*ASSIGNMENT*: Set every entry down again precisely.
▬▬▬
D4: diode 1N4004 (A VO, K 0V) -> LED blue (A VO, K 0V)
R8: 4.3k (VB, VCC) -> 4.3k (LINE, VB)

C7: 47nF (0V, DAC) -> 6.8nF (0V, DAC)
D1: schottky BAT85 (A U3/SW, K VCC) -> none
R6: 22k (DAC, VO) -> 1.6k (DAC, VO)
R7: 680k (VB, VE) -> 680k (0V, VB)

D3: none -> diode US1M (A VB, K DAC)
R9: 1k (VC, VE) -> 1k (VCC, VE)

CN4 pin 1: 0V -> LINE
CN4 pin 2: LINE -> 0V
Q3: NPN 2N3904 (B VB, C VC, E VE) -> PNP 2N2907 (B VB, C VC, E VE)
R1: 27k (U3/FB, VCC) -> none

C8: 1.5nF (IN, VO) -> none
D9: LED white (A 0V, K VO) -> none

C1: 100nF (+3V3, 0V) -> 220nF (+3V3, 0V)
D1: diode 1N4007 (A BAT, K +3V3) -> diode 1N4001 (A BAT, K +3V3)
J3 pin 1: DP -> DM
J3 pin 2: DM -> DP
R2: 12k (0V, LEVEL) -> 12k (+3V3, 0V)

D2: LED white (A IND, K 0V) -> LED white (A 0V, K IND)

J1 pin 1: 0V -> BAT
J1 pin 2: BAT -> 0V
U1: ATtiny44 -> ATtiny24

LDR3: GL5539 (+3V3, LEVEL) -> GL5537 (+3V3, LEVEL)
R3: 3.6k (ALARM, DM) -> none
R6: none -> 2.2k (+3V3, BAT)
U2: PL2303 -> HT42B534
▬▬▬
*RESPONSE TO THIS TASK*:
D4: diode 1N4004 (A VO, K 0V) -> LED blue (A VO, K 0V)
R8: 4.3k (VB, VCC) -> 4.3k (LINE, VB)

C7: 47nF (0V, DAC) -> 6.8nF (0V, DAC)
D1: schottky BAT85 (A U3/SW, K VCC) -> none
R6: 22k (DAC, VO) -> 1.6k (DAC, VO)
R7: 680k (VB, VE) -> 680k (0V, VB)

D3: none -> diode US1M (A VB, K DAC)
R9: 1k (VC, VE) -> 1k (VCC, VE)

CN4 pin 1: 0V -> LINE
CN4 pin 2: LINE -> 0V
Q3: NPN 2N3904 (B VB, C VC, E VE) -> PNP 2N2907 (B VB, C VC, E VE)
R1: 27k (U3/FB, VCC) -> none

C8: 1.5nF (IN, VO) -> none
D9: LED white (A 0V, K VO) -> none

C1: 100nF (+3V3, 0V) -> 220nF (+3V3, 0V)
D1: diode 1N4007 (A BAT, K +3V3) -> diode 1N4001 (A BAT, K +3V3)
J3 pin 1: DP -> DM
J3 pin 2: DM -> DP
R2: 12k (0V, LEVEL) -> 12k (+3V3, 0V)

D2: LED white (A IND, K 0V) -> LED white (A 0V, K IND)

J1 pin 1: 0V -> BAT
J1 pin 2: BAT -> 0V
U1: ATtiny44 -> ATtiny24

LDR3: GL5539 (+3V3, LEVEL) -> GL5537 (+3V3, LEVEL)
R3: 3.6k (ALARM, DM) -> none
R6: none -> 2.2k (+3V3, BAT)
U2: PL2303 -> HT42B534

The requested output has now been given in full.